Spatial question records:
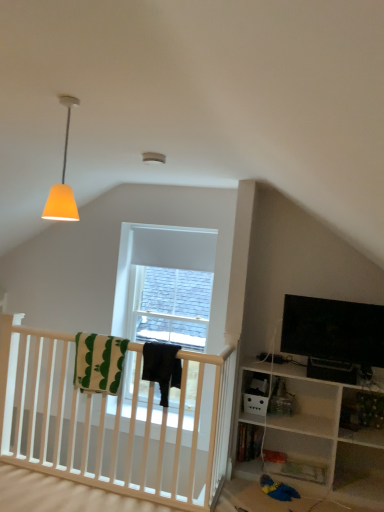
Question: Can you confirm if black fabric at center, the second blanket when ordered from left to right, is bigger than black glossy tv at right?

Choices:
 (A) yes
 (B) no

Answer: (B)

Question: Does black fabric at center, placed as the 1th blanket when sorted from right to left, have a lesser height compared to black glossy tv at right?

Choices:
 (A) yes
 (B) no

Answer: (A)

Question: Is black fabric at center, the second blanket when ordered from left to right, positioned beyond the bounds of black glossy tv at right?

Choices:
 (A) yes
 (B) no

Answer: (A)

Question: Is black fabric at center, the second blanket when ordered from left to right, oriented away from black glossy tv at right?

Choices:
 (A) yes
 (B) no

Answer: (B)

Question: From a real-world perspective, is black fabric at center, placed as the 1th blanket when sorted from right to left, beneath black glossy tv at right?

Choices:
 (A) no
 (B) yes

Answer: (B)

Question: Is black fabric at center, placed as the 1th blanket when sorted from right to left, in front of black glossy tv at right?

Choices:
 (A) no
 (B) yes

Answer: (B)

Question: From a real-world perspective, is white cotton blanket at center, positioned as the first blanket in left-to-right order, physically above black fabric at center, the second blanket when ordered from left to right?

Choices:
 (A) yes
 (B) no

Answer: (B)

Question: Is white cotton blanket at center, the second blanket in the right-to-left sequence, positioned far away from black fabric at center, placed as the 1th blanket when sorted from right to left?

Choices:
 (A) yes
 (B) no

Answer: (B)

Question: From the image's perspective, would you say white cotton blanket at center, positioned as the first blanket in left-to-right order, is positioned over black fabric at center, the second blanket when ordered from left to right?

Choices:
 (A) yes
 (B) no

Answer: (A)

Question: Is white cotton blanket at center, the second blanket in the right-to-left sequence, taller than black fabric at center, the second blanket when ordered from left to right?

Choices:
 (A) yes
 (B) no

Answer: (A)

Question: Considering the relative sizes of white cotton blanket at center, the second blanket in the right-to-left sequence, and black fabric at center, placed as the 1th blanket when sorted from right to left, in the image provided, is white cotton blanket at center, the second blanket in the right-to-left sequence, thinner than black fabric at center, placed as the 1th blanket when sorted from right to left,?

Choices:
 (A) no
 (B) yes

Answer: (B)

Question: Does white cotton blanket at center, positioned as the first blanket in left-to-right order, have a greater width compared to black fabric at center, the second blanket when ordered from left to right?

Choices:
 (A) yes
 (B) no

Answer: (B)

Question: Can we say orange matte lampshade at upper left lies outside white cotton blanket at center, positioned as the first blanket in left-to-right order?

Choices:
 (A) yes
 (B) no

Answer: (A)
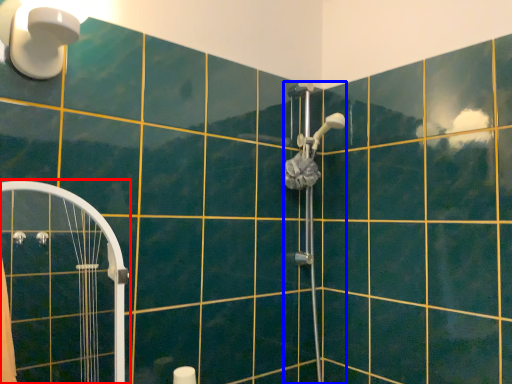
Question: Which point is closer to the camera, shower door (highlighted by a red box) or shower (highlighted by a blue box)?

Choices:
 (A) shower door
 (B) shower

Answer: (A)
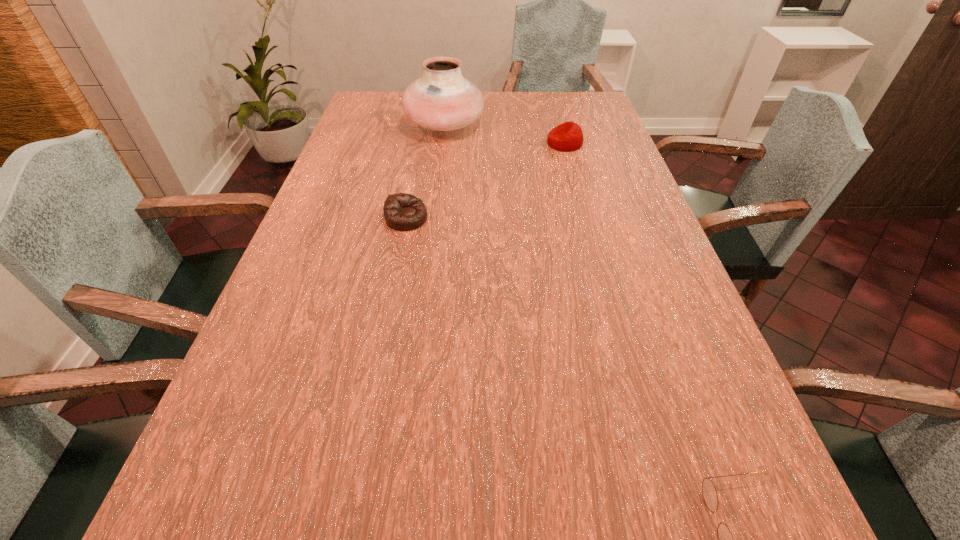
Where is `object that stands as the third closest to the second tallest object`? This screenshot has width=960, height=540. object that stands as the third closest to the second tallest object is located at coordinates (725, 538).

At what (x,y) coordinates should I click in order to perform the action: click on the second closest object to the spectacles. Please return your answer as a coordinate pair (x, y). This screenshot has width=960, height=540. Looking at the image, I should click on (568, 136).

Image resolution: width=960 pixels, height=540 pixels. What are the coordinates of `free space in the image that satisfies the following two spatial constraints: 1. on the back side of the shorter beanbag; 2. on the right side of the pottery` in the screenshot? It's located at (424, 125).

Locate an element on the screen. The width and height of the screenshot is (960, 540). free point that satisfies the following two spatial constraints: 1. on the back side of the second nearest object; 2. on the left side of the tallest object is located at coordinates click(424, 125).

Problem description:
Please pick out every line in the listing above that contains the word "compared", matching its case exactly, and copy each of those lines in full.

Full response:
Question: Does black fabric at center, placed as the 1th blanket when sorted from right to left, have a lesser height compared to black glossy tv at right?
Question: Does white cotton blanket at center, positioned as the first blanket in left-to-right order, have a greater width compared to black fabric at center, the second blanket when ordered from left to right?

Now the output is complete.